ENTRIES SUPPLIED section start

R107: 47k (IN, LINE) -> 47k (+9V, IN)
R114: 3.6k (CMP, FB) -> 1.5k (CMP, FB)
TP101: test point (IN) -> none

ENTRIES SUPPLIED section end
ENTRIES SUPPLIED section start

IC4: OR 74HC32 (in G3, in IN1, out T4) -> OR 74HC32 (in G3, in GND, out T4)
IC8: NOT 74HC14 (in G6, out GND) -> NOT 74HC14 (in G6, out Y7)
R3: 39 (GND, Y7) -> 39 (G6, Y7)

ENTRIES SUPPLIED section end
ENTRIES SUPPLIED section start

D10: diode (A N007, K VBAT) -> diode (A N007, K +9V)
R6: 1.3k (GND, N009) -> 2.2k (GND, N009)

ENTRIES SUPPLIED section end

In the listing above, find the line containing "R107: 47k (IN, LINE) -> 47k (+9V, IN)" and the line containing "TP101: test point (IN) -> none", then repeat those two lines and everything between them exactly.

R107: 47k (IN, LINE) -> 47k (+9V, IN)
R114: 3.6k (CMP, FB) -> 1.5k (CMP, FB)
TP101: test point (IN) -> none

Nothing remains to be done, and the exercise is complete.